[Object correspondence data]

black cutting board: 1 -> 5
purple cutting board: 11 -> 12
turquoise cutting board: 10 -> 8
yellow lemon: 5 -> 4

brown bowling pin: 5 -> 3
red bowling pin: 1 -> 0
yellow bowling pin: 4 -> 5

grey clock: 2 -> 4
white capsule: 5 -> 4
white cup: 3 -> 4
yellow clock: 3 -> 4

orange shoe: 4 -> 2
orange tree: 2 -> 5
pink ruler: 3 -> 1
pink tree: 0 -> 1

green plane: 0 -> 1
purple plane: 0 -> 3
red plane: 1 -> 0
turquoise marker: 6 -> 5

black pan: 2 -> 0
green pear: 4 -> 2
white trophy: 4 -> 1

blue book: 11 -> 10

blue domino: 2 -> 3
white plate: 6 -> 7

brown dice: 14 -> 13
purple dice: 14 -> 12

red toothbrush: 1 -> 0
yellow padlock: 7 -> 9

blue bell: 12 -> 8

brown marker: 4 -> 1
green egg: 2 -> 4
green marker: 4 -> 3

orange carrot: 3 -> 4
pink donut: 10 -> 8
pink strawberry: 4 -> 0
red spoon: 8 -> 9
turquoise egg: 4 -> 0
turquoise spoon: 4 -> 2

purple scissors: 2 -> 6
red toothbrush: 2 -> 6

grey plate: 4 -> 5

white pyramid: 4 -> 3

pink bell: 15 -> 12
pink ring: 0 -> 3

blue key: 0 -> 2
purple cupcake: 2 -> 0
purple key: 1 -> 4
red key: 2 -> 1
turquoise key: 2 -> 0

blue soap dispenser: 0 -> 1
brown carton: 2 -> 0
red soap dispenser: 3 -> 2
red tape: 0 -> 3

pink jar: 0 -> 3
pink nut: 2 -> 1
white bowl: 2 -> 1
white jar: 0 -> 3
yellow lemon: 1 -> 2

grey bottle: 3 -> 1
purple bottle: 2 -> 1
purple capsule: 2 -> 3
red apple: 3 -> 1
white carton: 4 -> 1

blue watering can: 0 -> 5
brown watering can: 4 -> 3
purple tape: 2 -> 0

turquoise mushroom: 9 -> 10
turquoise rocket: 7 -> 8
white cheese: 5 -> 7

Task to carry out:
Type out every record above once more, exactly.

Result of the exercise:
black cutting board: 1 -> 5
purple cutting board: 11 -> 12
turquoise cutting board: 10 -> 8
yellow lemon: 5 -> 4

brown bowling pin: 5 -> 3
red bowling pin: 1 -> 0
yellow bowling pin: 4 -> 5

grey clock: 2 -> 4
white capsule: 5 -> 4
white cup: 3 -> 4
yellow clock: 3 -> 4

orange shoe: 4 -> 2
orange tree: 2 -> 5
pink ruler: 3 -> 1
pink tree: 0 -> 1

green plane: 0 -> 1
purple plane: 0 -> 3
red plane: 1 -> 0
turquoise marker: 6 -> 5

black pan: 2 -> 0
green pear: 4 -> 2
white trophy: 4 -> 1

blue book: 11 -> 10

blue domino: 2 -> 3
white plate: 6 -> 7

brown dice: 14 -> 13
purple dice: 14 -> 12

red toothbrush: 1 -> 0
yellow padlock: 7 -> 9

blue bell: 12 -> 8

brown marker: 4 -> 1
green egg: 2 -> 4
green marker: 4 -> 3

orange carrot: 3 -> 4
pink donut: 10 -> 8
pink strawberry: 4 -> 0
red spoon: 8 -> 9
turquoise egg: 4 -> 0
turquoise spoon: 4 -> 2

purple scissors: 2 -> 6
red toothbrush: 2 -> 6

grey plate: 4 -> 5

white pyramid: 4 -> 3

pink bell: 15 -> 12
pink ring: 0 -> 3

blue key: 0 -> 2
purple cupcake: 2 -> 0
purple key: 1 -> 4
red key: 2 -> 1
turquoise key: 2 -> 0

blue soap dispenser: 0 -> 1
brown carton: 2 -> 0
red soap dispenser: 3 -> 2
red tape: 0 -> 3

pink jar: 0 -> 3
pink nut: 2 -> 1
white bowl: 2 -> 1
white jar: 0 -> 3
yellow lemon: 1 -> 2

grey bottle: 3 -> 1
purple bottle: 2 -> 1
purple capsule: 2 -> 3
red apple: 3 -> 1
white carton: 4 -> 1

blue watering can: 0 -> 5
brown watering can: 4 -> 3
purple tape: 2 -> 0

turquoise mushroom: 9 -> 10
turquoise rocket: 7 -> 8
white cheese: 5 -> 7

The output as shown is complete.